Take the entries below and retype them word for word, excluding the images.

[Revision comparison data]
= = = =
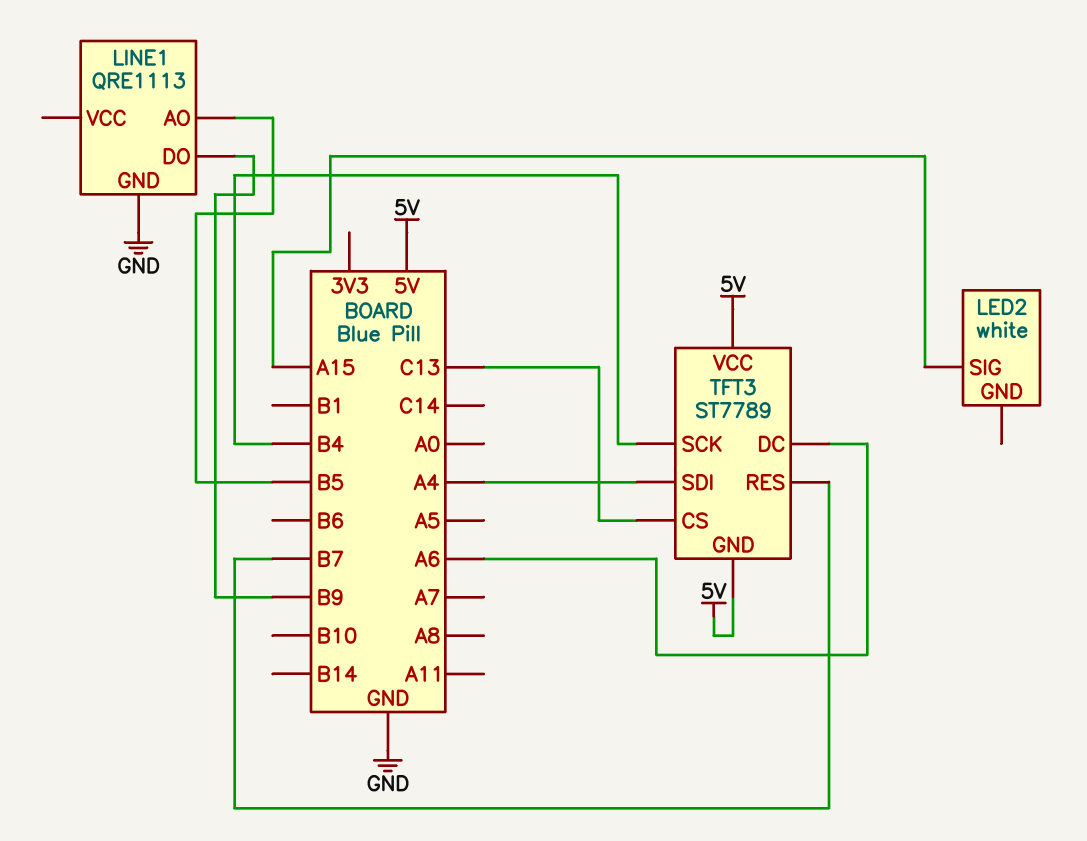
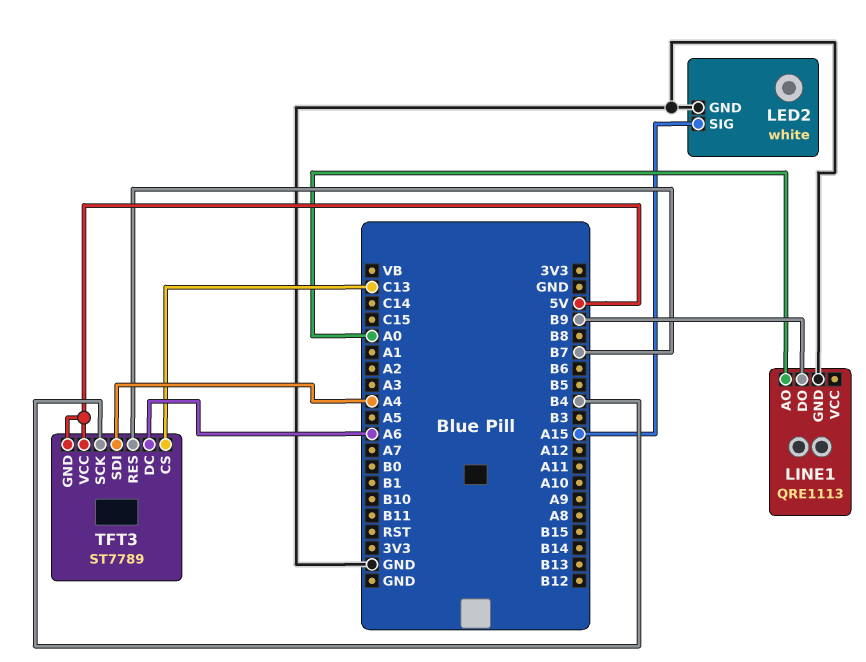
LED2 pin GND: none -> GND
LINE1 pin AO: B5 -> A0

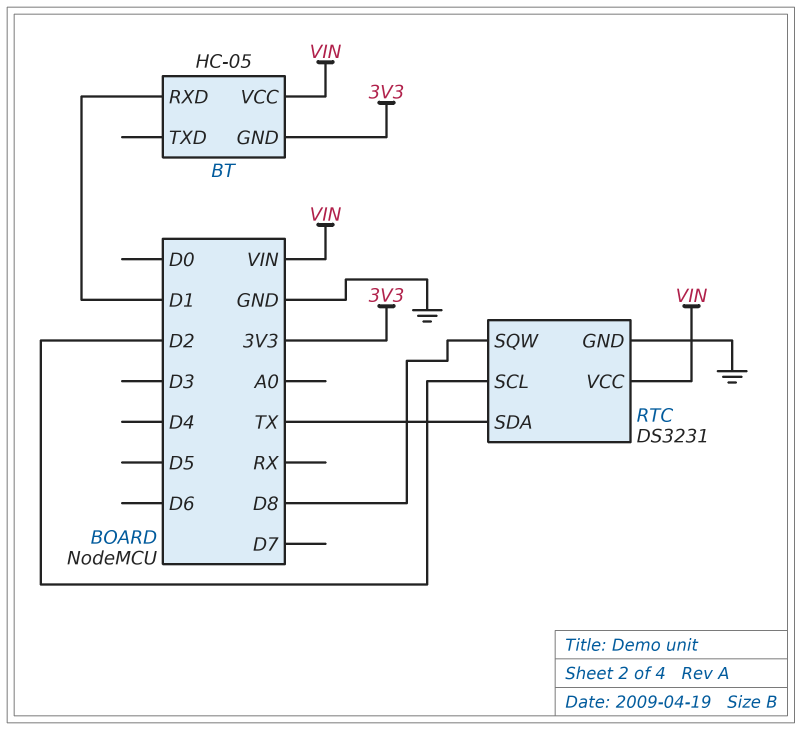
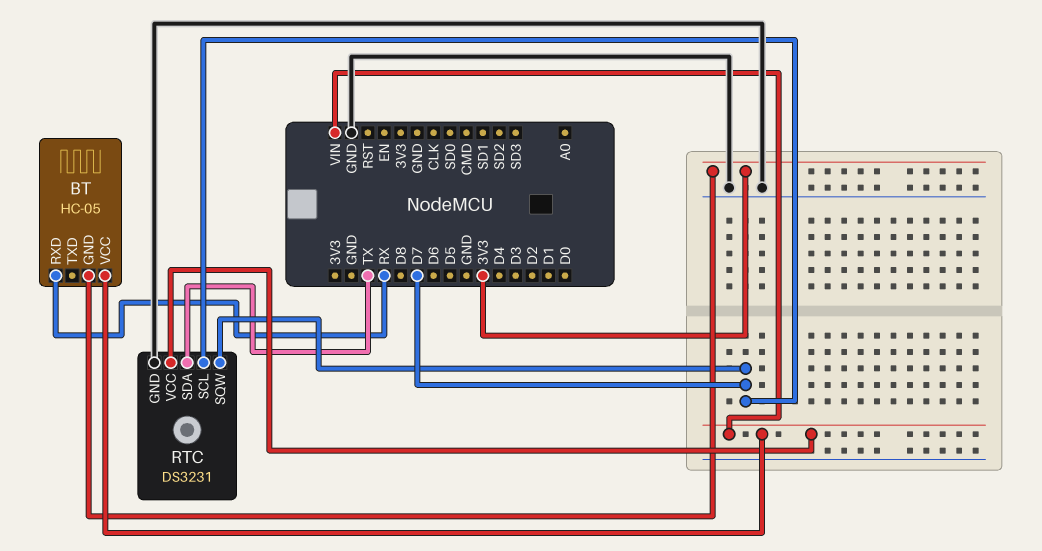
BT pin RXD: D1 -> RX
RTC pin SCL: D2 -> D7
RTC pin SQW: D8 -> D7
= = = =
Result of the task —
LED2 pin GND: none -> GND
LINE1 pin AO: B5 -> A0

BT pin RXD: D1 -> RX
RTC pin SCL: D2 -> D7
RTC pin SQW: D8 -> D7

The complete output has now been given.